PROVIDED DATA:
+++++

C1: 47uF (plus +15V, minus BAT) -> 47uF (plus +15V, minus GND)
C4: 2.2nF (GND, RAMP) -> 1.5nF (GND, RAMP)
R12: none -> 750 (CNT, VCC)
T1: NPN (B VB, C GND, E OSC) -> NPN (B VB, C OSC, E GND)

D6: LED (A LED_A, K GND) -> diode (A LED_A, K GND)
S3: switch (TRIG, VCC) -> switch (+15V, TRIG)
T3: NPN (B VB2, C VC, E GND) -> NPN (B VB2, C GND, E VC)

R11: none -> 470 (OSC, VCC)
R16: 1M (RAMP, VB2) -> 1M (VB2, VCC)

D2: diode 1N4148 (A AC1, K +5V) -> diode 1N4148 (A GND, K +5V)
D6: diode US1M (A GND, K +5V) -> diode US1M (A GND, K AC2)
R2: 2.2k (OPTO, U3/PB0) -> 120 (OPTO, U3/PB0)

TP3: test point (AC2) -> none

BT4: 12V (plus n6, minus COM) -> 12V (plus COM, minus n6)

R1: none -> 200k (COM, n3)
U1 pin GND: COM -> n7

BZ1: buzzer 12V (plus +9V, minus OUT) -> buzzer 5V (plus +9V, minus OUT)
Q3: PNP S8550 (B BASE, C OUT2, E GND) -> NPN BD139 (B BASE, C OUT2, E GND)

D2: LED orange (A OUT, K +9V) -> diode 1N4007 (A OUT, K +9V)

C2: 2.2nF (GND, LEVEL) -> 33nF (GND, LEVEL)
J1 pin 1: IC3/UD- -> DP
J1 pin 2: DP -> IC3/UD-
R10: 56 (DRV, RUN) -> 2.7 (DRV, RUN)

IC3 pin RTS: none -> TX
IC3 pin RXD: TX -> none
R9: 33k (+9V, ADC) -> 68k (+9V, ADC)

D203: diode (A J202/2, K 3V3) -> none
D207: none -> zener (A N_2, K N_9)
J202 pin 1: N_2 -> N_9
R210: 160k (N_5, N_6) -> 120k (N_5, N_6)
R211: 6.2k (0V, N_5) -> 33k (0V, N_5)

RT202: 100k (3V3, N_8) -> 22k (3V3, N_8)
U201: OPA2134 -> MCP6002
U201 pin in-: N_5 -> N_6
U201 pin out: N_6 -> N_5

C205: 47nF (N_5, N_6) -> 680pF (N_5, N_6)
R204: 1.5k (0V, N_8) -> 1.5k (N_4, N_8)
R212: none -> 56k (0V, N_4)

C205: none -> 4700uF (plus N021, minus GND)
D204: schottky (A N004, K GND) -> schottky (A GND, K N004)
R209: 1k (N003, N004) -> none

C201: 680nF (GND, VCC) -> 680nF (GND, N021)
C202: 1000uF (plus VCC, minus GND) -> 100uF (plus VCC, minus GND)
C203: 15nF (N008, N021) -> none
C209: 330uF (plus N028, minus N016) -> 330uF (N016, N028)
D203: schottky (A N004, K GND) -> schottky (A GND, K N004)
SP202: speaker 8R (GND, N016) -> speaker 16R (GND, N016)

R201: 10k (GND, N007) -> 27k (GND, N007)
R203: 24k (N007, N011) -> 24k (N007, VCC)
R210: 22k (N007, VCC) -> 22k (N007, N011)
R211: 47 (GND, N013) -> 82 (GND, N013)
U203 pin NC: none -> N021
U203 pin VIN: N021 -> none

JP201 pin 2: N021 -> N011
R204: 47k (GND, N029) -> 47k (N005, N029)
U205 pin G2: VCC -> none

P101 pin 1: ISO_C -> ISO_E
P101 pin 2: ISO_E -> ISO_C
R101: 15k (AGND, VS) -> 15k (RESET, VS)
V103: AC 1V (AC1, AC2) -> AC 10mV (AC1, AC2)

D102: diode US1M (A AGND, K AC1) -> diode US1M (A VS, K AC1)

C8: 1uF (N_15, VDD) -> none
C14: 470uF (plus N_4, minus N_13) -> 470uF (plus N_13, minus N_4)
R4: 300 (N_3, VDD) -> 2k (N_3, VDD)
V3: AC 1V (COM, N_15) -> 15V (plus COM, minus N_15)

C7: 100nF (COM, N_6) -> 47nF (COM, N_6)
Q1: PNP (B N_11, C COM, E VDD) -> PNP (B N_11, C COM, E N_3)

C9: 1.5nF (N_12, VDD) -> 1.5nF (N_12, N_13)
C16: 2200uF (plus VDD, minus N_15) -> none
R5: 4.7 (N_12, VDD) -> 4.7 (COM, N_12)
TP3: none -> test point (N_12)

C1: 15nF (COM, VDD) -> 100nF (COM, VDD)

+++++

Return all of the material precisely as written.

C1: 47uF (plus +15V, minus BAT) -> 47uF (plus +15V, minus GND)
C4: 2.2nF (GND, RAMP) -> 1.5nF (GND, RAMP)
R12: none -> 750 (CNT, VCC)
T1: NPN (B VB, C GND, E OSC) -> NPN (B VB, C OSC, E GND)

D6: LED (A LED_A, K GND) -> diode (A LED_A, K GND)
S3: switch (TRIG, VCC) -> switch (+15V, TRIG)
T3: NPN (B VB2, C VC, E GND) -> NPN (B VB2, C GND, E VC)

R11: none -> 470 (OSC, VCC)
R16: 1M (RAMP, VB2) -> 1M (VB2, VCC)

D2: diode 1N4148 (A AC1, K +5V) -> diode 1N4148 (A GND, K +5V)
D6: diode US1M (A GND, K +5V) -> diode US1M (A GND, K AC2)
R2: 2.2k (OPTO, U3/PB0) -> 120 (OPTO, U3/PB0)

TP3: test point (AC2) -> none

BT4: 12V (plus n6, minus COM) -> 12V (plus COM, minus n6)

R1: none -> 200k (COM, n3)
U1 pin GND: COM -> n7

BZ1: buzzer 12V (plus +9V, minus OUT) -> buzzer 5V (plus +9V, minus OUT)
Q3: PNP S8550 (B BASE, C OUT2, E GND) -> NPN BD139 (B BASE, C OUT2, E GND)

D2: LED orange (A OUT, K +9V) -> diode 1N4007 (A OUT, K +9V)

C2: 2.2nF (GND, LEVEL) -> 33nF (GND, LEVEL)
J1 pin 1: IC3/UD- -> DP
J1 pin 2: DP -> IC3/UD-
R10: 56 (DRV, RUN) -> 2.7 (DRV, RUN)

IC3 pin RTS: none -> TX
IC3 pin RXD: TX -> none
R9: 33k (+9V, ADC) -> 68k (+9V, ADC)

D203: diode (A J202/2, K 3V3) -> none
D207: none -> zener (A N_2, K N_9)
J202 pin 1: N_2 -> N_9
R210: 160k (N_5, N_6) -> 120k (N_5, N_6)
R211: 6.2k (0V, N_5) -> 33k (0V, N_5)

RT202: 100k (3V3, N_8) -> 22k (3V3, N_8)
U201: OPA2134 -> MCP6002
U201 pin in-: N_5 -> N_6
U201 pin out: N_6 -> N_5

C205: 47nF (N_5, N_6) -> 680pF (N_5, N_6)
R204: 1.5k (0V, N_8) -> 1.5k (N_4, N_8)
R212: none -> 56k (0V, N_4)

C205: none -> 4700uF (plus N021, minus GND)
D204: schottky (A N004, K GND) -> schottky (A GND, K N004)
R209: 1k (N003, N004) -> none

C201: 680nF (GND, VCC) -> 680nF (GND, N021)
C202: 1000uF (plus VCC, minus GND) -> 100uF (plus VCC, minus GND)
C203: 15nF (N008, N021) -> none
C209: 330uF (plus N028, minus N016) -> 330uF (N016, N028)
D203: schottky (A N004, K GND) -> schottky (A GND, K N004)
SP202: speaker 8R (GND, N016) -> speaker 16R (GND, N016)

R201: 10k (GND, N007) -> 27k (GND, N007)
R203: 24k (N007, N011) -> 24k (N007, VCC)
R210: 22k (N007, VCC) -> 22k (N007, N011)
R211: 47 (GND, N013) -> 82 (GND, N013)
U203 pin NC: none -> N021
U203 pin VIN: N021 -> none

JP201 pin 2: N021 -> N011
R204: 47k (GND, N029) -> 47k (N005, N029)
U205 pin G2: VCC -> none

P101 pin 1: ISO_C -> ISO_E
P101 pin 2: ISO_E -> ISO_C
R101: 15k (AGND, VS) -> 15k (RESET, VS)
V103: AC 1V (AC1, AC2) -> AC 10mV (AC1, AC2)

D102: diode US1M (A AGND, K AC1) -> diode US1M (A VS, K AC1)

C8: 1uF (N_15, VDD) -> none
C14: 470uF (plus N_4, minus N_13) -> 470uF (plus N_13, minus N_4)
R4: 300 (N_3, VDD) -> 2k (N_3, VDD)
V3: AC 1V (COM, N_15) -> 15V (plus COM, minus N_15)

C7: 100nF (COM, N_6) -> 47nF (COM, N_6)
Q1: PNP (B N_11, C COM, E VDD) -> PNP (B N_11, C COM, E N_3)

C9: 1.5nF (N_12, VDD) -> 1.5nF (N_12, N_13)
C16: 2200uF (plus VDD, minus N_15) -> none
R5: 4.7 (N_12, VDD) -> 4.7 (COM, N_12)
TP3: none -> test point (N_12)

C1: 15nF (COM, VDD) -> 100nF (COM, VDD)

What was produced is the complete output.